## What is needed:
Return every one of the rows below unchanged, character for character.

*** Information provided

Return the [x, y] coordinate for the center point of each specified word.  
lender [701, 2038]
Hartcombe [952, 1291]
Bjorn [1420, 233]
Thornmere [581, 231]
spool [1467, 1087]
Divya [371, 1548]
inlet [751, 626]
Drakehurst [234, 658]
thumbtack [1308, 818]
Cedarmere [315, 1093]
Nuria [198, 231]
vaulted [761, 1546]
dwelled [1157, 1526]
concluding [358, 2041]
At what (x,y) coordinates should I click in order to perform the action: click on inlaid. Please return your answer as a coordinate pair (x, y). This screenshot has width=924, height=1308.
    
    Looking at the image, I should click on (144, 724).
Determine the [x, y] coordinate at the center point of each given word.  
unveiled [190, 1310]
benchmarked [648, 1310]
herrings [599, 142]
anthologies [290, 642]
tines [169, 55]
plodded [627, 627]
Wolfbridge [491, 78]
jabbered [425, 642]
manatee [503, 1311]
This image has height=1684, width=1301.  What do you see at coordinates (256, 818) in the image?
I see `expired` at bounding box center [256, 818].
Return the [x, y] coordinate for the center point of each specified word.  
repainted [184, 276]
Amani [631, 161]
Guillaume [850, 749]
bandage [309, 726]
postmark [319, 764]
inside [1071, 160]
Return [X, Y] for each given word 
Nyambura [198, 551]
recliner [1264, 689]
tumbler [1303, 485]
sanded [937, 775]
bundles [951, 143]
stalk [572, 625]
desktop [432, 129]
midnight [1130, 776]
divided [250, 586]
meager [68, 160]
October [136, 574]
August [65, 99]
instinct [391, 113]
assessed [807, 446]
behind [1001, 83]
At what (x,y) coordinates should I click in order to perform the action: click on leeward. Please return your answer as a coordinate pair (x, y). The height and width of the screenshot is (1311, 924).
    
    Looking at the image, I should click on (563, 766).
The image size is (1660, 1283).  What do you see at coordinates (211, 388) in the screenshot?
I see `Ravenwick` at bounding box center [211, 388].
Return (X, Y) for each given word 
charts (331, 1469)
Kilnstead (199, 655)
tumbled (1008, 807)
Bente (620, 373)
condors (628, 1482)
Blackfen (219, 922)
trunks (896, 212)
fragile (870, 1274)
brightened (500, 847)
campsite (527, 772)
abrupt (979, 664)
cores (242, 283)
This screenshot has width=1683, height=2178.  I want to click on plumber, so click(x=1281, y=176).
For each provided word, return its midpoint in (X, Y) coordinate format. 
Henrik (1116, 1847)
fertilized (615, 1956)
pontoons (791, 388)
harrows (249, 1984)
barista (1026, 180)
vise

******

## Answer to this problem:
Return the [x, y] coordinate for the center point of each specified word.  
lender [701, 2038]
Hartcombe [952, 1291]
Bjorn [1420, 233]
Thornmere [581, 231]
spool [1467, 1087]
Divya [371, 1548]
inlet [751, 626]
Drakehurst [234, 658]
thumbtack [1308, 818]
Cedarmere [315, 1093]
Nuria [198, 231]
vaulted [761, 1546]
dwelled [1157, 1526]
concluding [358, 2041]
At what (x,y) coordinates should I click in order to perform the action: click on inlaid. Please return your answer as a coordinate pair (x, y). This screenshot has width=924, height=1308.
    
    Looking at the image, I should click on (144, 724).
Determine the [x, y] coordinate at the center point of each given word.  
unveiled [190, 1310]
benchmarked [648, 1310]
herrings [599, 142]
anthologies [290, 642]
tines [169, 55]
plodded [627, 627]
Wolfbridge [491, 78]
jabbered [425, 642]
manatee [503, 1311]
This image has height=1684, width=1301.  What do you see at coordinates (256, 818) in the image?
I see `expired` at bounding box center [256, 818].
Return the [x, y] coordinate for the center point of each specified word.  
repainted [184, 276]
Amani [631, 161]
Guillaume [850, 749]
bandage [309, 726]
postmark [319, 764]
inside [1071, 160]
Return [X, Y] for each given word 
Nyambura [198, 551]
recliner [1264, 689]
tumbler [1303, 485]
sanded [937, 775]
bundles [951, 143]
stalk [572, 625]
desktop [432, 129]
midnight [1130, 776]
divided [250, 586]
meager [68, 160]
October [136, 574]
August [65, 99]
instinct [391, 113]
assessed [807, 446]
behind [1001, 83]
At what (x,y) coordinates should I click in order to perform the action: click on leeward. Please return your answer as a coordinate pair (x, y). The height and width of the screenshot is (1311, 924).
    
    Looking at the image, I should click on (563, 766).
The image size is (1660, 1283).  What do you see at coordinates (211, 388) in the screenshot?
I see `Ravenwick` at bounding box center [211, 388].
Return (X, Y) for each given word 
charts (331, 1469)
Kilnstead (199, 655)
tumbled (1008, 807)
Bente (620, 373)
condors (628, 1482)
Blackfen (219, 922)
trunks (896, 212)
fragile (870, 1274)
brightened (500, 847)
campsite (527, 772)
abrupt (979, 664)
cores (242, 283)
This screenshot has width=1683, height=2178.  I want to click on plumber, so click(x=1281, y=176).
For each provided word, return its midpoint in (X, Y) coordinate format. 
Henrik (1116, 1847)
fertilized (615, 1956)
pontoons (791, 388)
harrows (249, 1984)
barista (1026, 180)
vise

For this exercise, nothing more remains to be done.